** WHAT THE TASK REQUIRES **
Restate, word for word, the lines from the opening line of the data through the line containing "RTC2: DS1307 -> PCF8523", both included, and nothing else.

(Revision tracking records)
=======
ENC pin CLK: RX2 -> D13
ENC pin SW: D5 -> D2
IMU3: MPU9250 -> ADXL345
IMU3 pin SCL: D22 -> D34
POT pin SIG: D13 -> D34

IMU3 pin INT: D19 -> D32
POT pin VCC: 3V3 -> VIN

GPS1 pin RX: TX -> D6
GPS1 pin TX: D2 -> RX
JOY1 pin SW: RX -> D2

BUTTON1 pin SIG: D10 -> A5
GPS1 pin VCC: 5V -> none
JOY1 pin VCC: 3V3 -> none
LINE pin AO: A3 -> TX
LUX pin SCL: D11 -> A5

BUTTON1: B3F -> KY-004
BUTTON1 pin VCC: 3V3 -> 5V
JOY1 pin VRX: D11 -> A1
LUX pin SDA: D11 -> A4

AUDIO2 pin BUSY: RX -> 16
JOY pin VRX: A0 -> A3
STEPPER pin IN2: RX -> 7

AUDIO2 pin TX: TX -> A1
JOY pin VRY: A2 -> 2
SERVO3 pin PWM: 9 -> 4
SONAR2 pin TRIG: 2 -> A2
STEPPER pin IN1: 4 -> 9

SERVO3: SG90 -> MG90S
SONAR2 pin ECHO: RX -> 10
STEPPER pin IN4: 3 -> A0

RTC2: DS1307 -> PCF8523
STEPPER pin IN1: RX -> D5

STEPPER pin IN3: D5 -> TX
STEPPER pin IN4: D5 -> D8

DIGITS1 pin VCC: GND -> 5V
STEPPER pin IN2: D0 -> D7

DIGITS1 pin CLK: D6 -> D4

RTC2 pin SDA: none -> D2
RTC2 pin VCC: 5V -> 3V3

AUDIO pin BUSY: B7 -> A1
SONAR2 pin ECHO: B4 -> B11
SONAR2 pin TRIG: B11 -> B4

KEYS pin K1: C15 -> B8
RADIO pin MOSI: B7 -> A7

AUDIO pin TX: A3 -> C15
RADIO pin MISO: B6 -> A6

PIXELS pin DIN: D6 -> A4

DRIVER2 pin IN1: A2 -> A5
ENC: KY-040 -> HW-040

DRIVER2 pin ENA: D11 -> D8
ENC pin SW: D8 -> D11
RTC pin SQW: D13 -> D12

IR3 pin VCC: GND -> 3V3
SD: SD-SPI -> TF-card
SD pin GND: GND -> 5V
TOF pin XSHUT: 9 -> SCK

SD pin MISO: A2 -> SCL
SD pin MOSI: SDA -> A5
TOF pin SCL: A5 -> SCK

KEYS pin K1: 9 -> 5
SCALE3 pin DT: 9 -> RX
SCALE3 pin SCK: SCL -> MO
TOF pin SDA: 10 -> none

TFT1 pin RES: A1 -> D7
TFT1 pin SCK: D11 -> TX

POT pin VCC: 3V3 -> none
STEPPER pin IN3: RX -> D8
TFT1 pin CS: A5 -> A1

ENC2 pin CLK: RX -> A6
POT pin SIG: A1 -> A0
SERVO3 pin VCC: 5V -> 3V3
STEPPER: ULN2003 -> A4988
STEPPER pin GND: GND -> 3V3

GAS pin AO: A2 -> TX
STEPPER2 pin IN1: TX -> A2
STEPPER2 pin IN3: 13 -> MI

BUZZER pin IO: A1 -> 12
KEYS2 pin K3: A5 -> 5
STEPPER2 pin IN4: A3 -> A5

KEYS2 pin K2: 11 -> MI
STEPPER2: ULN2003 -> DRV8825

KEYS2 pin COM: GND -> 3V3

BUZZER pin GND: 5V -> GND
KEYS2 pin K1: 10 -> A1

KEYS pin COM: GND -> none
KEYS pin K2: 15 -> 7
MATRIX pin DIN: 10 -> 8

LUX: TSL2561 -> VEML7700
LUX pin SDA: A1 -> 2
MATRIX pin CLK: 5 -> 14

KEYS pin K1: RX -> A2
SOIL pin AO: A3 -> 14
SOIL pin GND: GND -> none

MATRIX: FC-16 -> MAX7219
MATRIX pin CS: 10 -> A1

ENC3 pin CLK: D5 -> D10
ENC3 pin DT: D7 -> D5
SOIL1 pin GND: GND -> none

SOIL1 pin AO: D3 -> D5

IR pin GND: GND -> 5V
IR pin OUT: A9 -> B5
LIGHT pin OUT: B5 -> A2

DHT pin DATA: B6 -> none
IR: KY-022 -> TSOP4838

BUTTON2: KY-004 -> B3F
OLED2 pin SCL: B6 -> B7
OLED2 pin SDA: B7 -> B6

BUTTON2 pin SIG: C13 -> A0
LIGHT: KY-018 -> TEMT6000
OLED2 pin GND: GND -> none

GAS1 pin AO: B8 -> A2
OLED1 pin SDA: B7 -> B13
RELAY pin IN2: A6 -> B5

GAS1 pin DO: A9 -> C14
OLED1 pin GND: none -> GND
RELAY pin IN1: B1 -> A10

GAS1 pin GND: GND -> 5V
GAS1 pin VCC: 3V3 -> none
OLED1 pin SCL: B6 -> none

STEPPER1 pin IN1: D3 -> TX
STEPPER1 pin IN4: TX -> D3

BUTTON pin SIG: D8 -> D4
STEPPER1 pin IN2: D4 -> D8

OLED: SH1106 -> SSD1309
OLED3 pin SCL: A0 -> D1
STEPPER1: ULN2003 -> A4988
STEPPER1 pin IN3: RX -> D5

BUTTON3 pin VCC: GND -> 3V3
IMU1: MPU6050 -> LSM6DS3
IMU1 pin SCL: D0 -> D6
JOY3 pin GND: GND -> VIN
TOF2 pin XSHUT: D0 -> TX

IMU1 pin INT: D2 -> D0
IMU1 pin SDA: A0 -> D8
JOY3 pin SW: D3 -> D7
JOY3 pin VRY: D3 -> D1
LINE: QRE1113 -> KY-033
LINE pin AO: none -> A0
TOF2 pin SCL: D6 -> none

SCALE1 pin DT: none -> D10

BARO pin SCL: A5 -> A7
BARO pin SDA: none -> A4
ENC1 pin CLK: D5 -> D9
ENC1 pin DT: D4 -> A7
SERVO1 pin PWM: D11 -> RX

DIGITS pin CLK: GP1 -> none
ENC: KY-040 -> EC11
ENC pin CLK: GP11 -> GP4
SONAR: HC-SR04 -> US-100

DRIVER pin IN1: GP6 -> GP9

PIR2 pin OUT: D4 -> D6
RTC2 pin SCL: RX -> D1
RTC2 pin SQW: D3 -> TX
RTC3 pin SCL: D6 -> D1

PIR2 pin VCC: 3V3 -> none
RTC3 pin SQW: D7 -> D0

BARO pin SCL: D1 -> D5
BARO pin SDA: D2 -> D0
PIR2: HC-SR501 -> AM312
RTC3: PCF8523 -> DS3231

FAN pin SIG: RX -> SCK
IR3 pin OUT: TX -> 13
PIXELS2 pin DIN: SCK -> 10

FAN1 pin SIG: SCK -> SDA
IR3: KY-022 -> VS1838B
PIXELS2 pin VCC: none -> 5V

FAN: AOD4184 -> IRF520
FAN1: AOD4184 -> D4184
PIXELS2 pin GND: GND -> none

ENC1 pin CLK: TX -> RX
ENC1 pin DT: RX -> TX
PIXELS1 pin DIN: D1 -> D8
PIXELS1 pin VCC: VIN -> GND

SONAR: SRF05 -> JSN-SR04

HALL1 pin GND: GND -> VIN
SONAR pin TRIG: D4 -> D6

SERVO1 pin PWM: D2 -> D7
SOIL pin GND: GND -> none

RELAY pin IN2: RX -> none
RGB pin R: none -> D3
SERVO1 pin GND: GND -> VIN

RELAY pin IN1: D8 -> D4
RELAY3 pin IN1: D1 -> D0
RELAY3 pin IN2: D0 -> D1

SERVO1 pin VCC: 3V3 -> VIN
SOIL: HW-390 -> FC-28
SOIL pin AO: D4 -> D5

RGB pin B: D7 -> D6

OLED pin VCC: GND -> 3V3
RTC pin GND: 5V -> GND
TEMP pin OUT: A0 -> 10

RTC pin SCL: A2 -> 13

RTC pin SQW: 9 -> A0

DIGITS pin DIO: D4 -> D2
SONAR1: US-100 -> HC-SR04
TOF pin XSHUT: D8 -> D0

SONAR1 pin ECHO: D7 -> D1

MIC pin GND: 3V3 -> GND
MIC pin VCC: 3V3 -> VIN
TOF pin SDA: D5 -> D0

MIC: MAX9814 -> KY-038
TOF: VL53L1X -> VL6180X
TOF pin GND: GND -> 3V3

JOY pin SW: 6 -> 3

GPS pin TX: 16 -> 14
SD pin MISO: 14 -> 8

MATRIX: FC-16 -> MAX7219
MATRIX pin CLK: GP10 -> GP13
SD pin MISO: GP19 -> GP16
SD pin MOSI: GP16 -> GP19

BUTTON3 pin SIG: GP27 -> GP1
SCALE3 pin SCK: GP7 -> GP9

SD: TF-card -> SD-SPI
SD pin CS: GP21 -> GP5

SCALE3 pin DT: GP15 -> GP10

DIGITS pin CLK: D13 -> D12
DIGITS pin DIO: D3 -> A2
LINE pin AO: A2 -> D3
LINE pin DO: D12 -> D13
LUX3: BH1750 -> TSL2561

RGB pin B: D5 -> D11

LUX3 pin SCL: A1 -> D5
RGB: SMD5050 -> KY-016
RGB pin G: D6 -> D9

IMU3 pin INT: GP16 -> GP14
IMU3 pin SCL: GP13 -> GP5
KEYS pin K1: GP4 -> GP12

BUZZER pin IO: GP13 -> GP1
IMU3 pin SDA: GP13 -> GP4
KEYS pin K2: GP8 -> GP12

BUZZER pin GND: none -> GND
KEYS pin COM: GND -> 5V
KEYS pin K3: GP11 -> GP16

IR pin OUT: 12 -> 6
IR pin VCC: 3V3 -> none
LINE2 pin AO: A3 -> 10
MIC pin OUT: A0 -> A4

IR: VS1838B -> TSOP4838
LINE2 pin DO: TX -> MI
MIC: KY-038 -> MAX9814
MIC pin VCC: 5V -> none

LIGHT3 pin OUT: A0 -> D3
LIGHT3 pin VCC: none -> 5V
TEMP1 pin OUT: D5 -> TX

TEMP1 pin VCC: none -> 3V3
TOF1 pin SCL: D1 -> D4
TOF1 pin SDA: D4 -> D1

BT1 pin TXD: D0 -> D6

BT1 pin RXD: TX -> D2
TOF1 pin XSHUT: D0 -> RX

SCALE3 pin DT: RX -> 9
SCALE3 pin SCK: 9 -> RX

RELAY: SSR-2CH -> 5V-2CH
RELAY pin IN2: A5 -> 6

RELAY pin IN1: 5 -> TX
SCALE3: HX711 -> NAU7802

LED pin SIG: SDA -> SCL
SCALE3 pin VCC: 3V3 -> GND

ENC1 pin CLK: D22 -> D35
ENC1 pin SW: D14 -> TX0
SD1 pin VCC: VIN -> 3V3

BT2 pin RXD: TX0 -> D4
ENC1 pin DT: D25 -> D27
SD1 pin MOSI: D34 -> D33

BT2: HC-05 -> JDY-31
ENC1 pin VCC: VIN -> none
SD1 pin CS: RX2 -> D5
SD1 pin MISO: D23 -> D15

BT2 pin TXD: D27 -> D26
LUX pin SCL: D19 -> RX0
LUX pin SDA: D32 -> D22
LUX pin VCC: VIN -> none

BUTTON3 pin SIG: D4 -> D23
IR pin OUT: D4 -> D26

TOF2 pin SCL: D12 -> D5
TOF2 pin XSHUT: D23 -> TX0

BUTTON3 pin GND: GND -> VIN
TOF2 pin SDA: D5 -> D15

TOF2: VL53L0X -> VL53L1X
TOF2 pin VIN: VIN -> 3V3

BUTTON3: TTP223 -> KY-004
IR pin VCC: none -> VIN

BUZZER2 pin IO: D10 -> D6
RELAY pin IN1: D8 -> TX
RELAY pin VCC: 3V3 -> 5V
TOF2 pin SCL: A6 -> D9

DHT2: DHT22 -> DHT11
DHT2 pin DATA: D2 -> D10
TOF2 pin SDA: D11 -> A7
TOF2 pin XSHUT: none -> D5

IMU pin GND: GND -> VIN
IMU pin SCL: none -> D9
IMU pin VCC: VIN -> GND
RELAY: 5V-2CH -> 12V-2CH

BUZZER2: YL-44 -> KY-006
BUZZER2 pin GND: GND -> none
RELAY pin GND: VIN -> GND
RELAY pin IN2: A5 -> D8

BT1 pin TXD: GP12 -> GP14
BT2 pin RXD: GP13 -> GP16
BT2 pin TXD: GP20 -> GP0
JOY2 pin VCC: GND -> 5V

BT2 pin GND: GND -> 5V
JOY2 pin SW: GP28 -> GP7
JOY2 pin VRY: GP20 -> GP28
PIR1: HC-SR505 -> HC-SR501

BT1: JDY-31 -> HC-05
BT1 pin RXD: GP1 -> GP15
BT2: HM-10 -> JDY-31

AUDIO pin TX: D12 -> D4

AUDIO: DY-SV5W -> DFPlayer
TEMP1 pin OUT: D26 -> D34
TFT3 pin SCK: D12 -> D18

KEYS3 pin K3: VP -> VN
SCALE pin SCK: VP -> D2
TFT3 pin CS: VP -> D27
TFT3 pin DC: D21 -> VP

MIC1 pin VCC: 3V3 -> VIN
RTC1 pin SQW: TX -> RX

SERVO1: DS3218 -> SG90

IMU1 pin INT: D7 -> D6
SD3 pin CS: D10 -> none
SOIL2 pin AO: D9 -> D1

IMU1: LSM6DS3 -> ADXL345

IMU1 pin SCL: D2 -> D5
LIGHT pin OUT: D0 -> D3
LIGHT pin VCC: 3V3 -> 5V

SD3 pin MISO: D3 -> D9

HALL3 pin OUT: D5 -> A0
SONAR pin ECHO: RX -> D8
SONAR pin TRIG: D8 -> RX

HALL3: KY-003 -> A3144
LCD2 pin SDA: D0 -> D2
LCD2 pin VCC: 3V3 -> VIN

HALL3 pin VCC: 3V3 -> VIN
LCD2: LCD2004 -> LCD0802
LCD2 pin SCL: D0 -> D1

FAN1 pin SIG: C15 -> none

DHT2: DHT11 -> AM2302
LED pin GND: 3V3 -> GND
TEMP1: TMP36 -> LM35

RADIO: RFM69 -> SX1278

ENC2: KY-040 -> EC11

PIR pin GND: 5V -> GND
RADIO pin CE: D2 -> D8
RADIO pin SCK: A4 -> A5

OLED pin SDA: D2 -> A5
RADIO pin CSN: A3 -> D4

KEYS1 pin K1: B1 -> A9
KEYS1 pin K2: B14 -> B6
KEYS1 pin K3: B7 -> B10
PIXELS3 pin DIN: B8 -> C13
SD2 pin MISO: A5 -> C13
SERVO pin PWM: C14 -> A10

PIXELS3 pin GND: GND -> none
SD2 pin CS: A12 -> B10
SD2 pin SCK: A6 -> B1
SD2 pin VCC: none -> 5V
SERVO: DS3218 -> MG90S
=======
** SOLUTION TO THIS TASK **
ENC pin CLK: RX2 -> D13
ENC pin SW: D5 -> D2
IMU3: MPU9250 -> ADXL345
IMU3 pin SCL: D22 -> D34
POT pin SIG: D13 -> D34

IMU3 pin INT: D19 -> D32
POT pin VCC: 3V3 -> VIN

GPS1 pin RX: TX -> D6
GPS1 pin TX: D2 -> RX
JOY1 pin SW: RX -> D2

BUTTON1 pin SIG: D10 -> A5
GPS1 pin VCC: 5V -> none
JOY1 pin VCC: 3V3 -> none
LINE pin AO: A3 -> TX
LUX pin SCL: D11 -> A5

BUTTON1: B3F -> KY-004
BUTTON1 pin VCC: 3V3 -> 5V
JOY1 pin VRX: D11 -> A1
LUX pin SDA: D11 -> A4

AUDIO2 pin BUSY: RX -> 16
JOY pin VRX: A0 -> A3
STEPPER pin IN2: RX -> 7

AUDIO2 pin TX: TX -> A1
JOY pin VRY: A2 -> 2
SERVO3 pin PWM: 9 -> 4
SONAR2 pin TRIG: 2 -> A2
STEPPER pin IN1: 4 -> 9

SERVO3: SG90 -> MG90S
SONAR2 pin ECHO: RX -> 10
STEPPER pin IN4: 3 -> A0

RTC2: DS1307 -> PCF8523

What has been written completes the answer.